• BRIEF
An exact, word-for-word copy of the entries is required, beginning at the line that contains "brown ruler [784,239,875,268]" and ending at the last line, both included.

◆ ◆ ◆ ◆

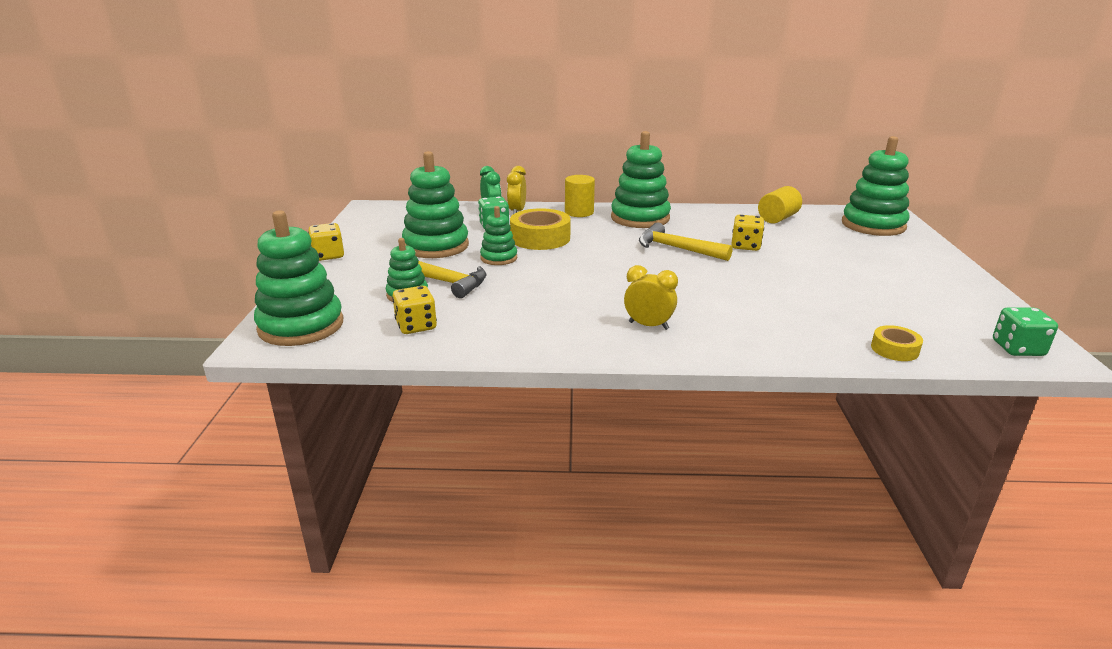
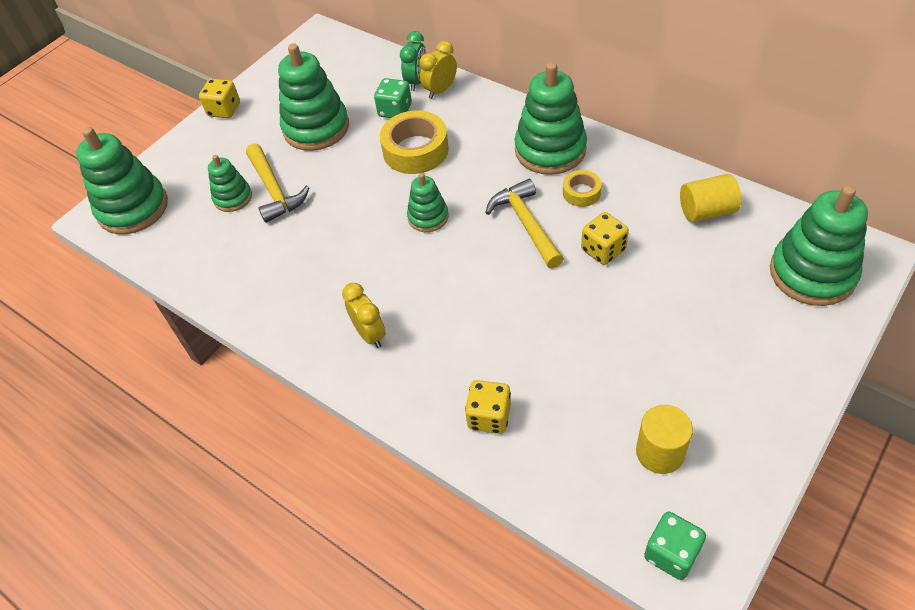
camera: 40 degrees right, 25 degrees up
yellow dice [392,286,437,334] -> yellow dice moved to [465,380,511,434]
green stacking toy [480,206,517,265] -> green stacking toy moved to [407,173,448,232]
yellow cylinder [565,175,595,217] -> yellow cylinder moved to [636,405,693,474]
yellow tape [871,325,923,361] -> yellow tape moved to [563,170,602,207]

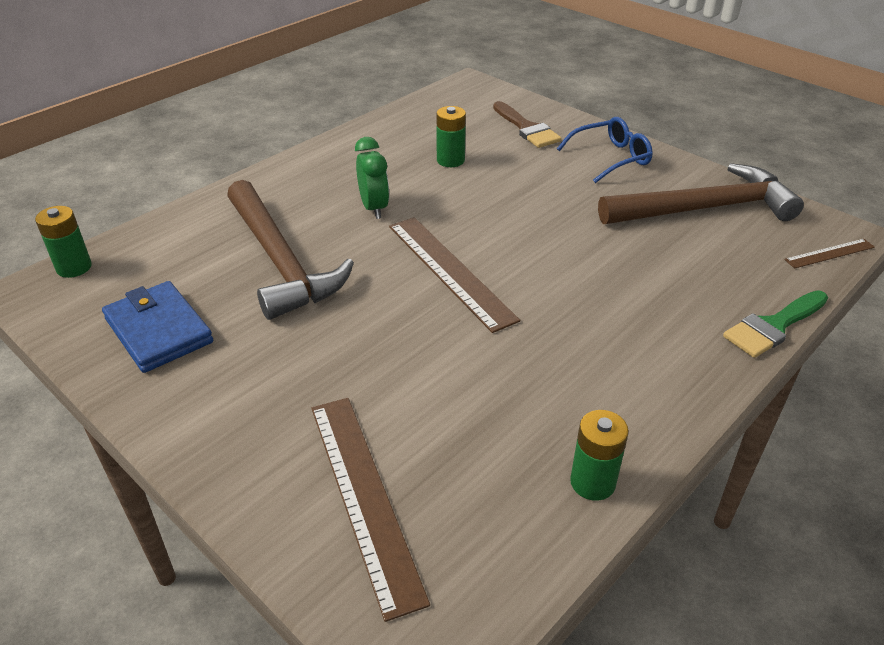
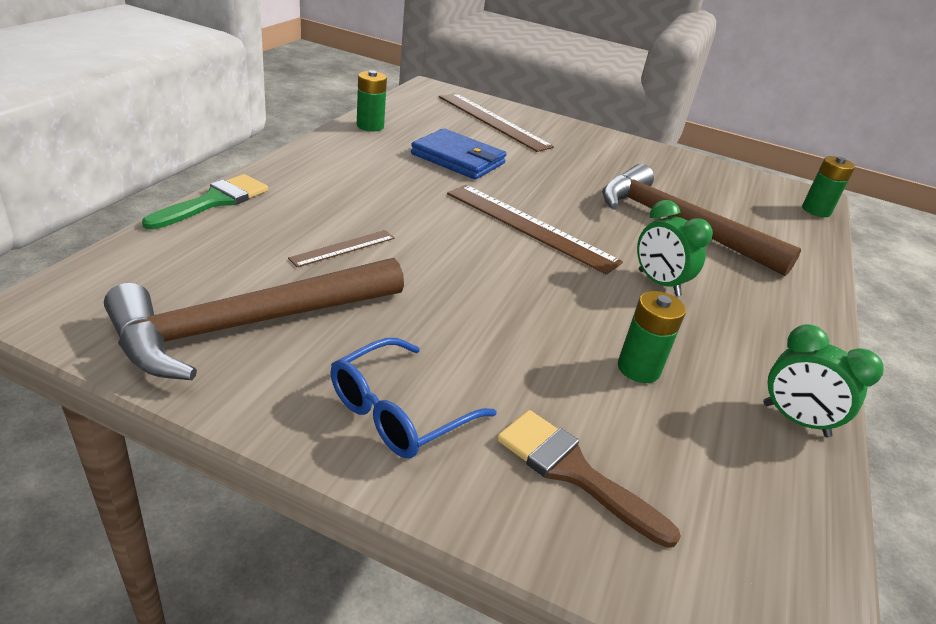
camera: 155 degrees right, 5 degrees down
blue wallet [102,281,213,373] -> blue wallet moved to [411,128,507,180]
brown ruler [784,239,875,268] -> brown ruler moved to [288,230,395,267]
none -> green clock [763,324,883,437]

◆ ◆ ◆ ◆

• OUTPUT
brown ruler [784,239,875,268] -> brown ruler moved to [288,230,395,267]
none -> green clock [763,324,883,437]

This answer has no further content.